__Directions__
For the material below, return exactly the lines starting at the one holding "The turquoise spectacles" and ending at the one holding "The bright orange ruler", counting both as part of the range.

__Exercise data__
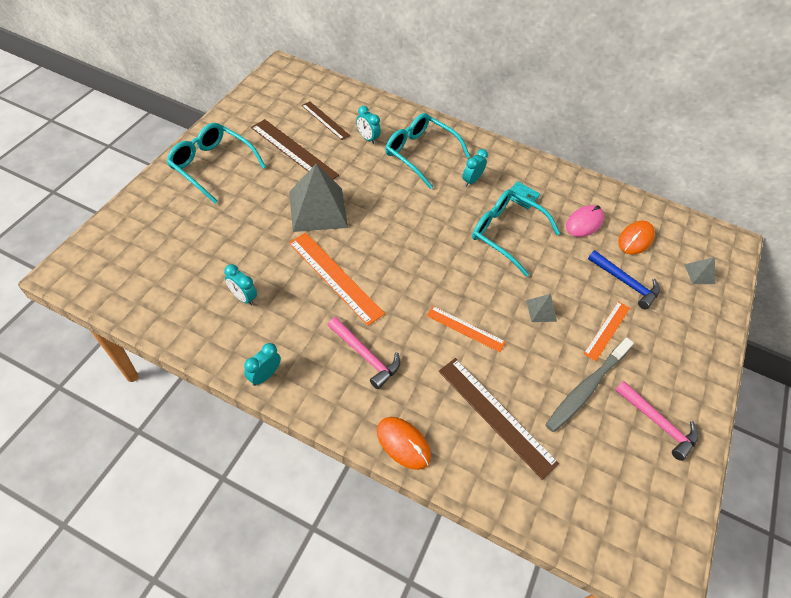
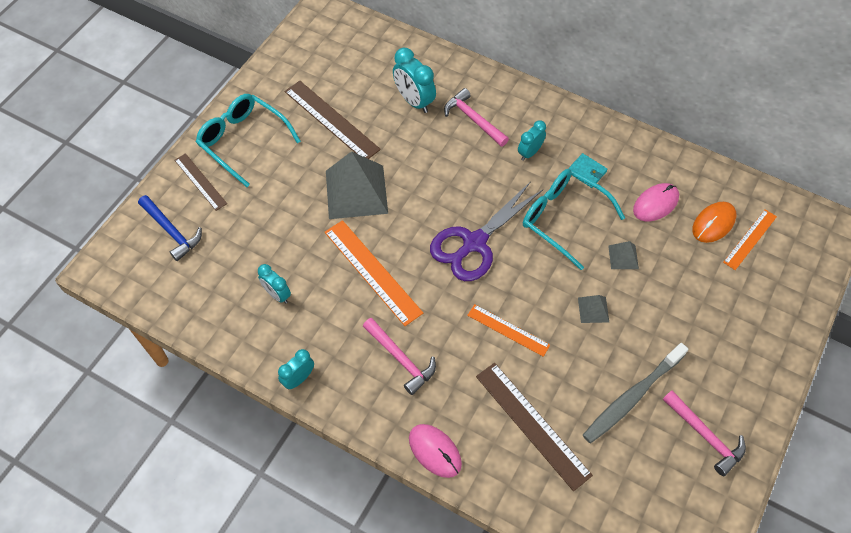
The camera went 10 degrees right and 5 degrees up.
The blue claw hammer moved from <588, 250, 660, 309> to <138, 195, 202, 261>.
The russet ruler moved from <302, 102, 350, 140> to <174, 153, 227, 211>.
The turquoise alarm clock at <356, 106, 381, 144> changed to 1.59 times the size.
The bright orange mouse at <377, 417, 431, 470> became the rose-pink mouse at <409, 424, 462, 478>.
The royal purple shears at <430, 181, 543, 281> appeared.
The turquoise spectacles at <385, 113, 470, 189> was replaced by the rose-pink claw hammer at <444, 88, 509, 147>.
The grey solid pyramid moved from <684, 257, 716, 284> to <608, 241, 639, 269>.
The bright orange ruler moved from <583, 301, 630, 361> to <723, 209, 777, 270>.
---
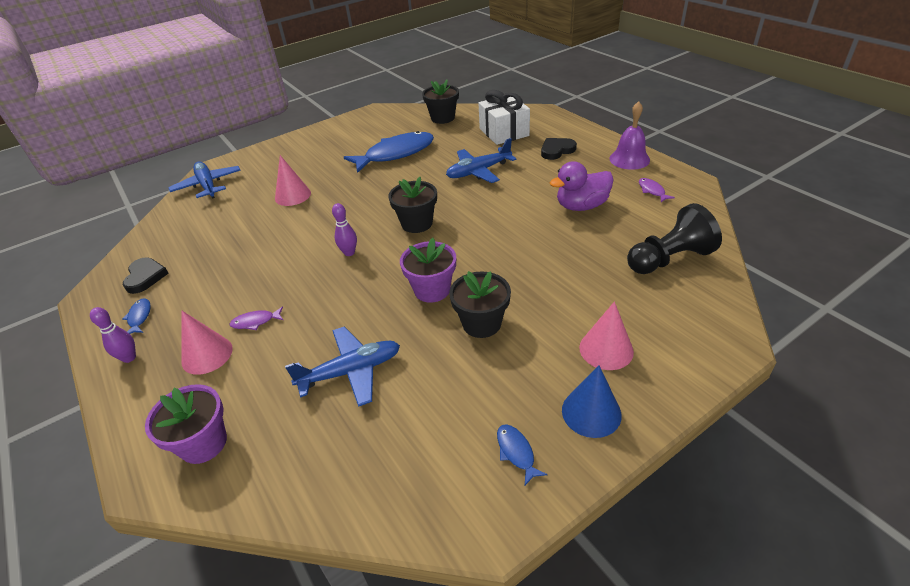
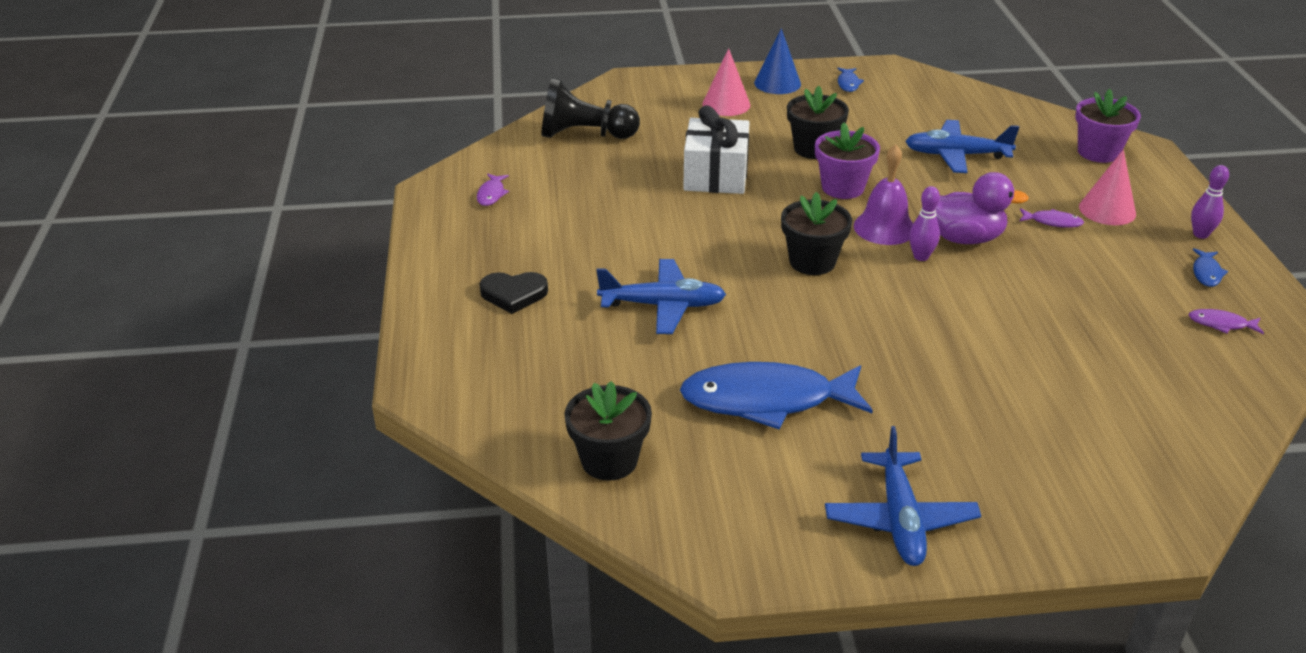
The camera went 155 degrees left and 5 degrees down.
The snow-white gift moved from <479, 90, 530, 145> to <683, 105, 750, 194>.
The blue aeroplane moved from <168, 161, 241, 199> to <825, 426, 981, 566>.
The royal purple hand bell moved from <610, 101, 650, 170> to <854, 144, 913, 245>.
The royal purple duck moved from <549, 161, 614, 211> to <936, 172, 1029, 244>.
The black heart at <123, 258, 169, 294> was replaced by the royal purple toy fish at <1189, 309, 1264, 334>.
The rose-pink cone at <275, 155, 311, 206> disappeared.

__Result of the exercise__
The turquoise spectacles at <385, 113, 470, 189> was replaced by the rose-pink claw hammer at <444, 88, 509, 147>.
The grey solid pyramid moved from <684, 257, 716, 284> to <608, 241, 639, 269>.
The bright orange ruler moved from <583, 301, 630, 361> to <723, 209, 777, 270>.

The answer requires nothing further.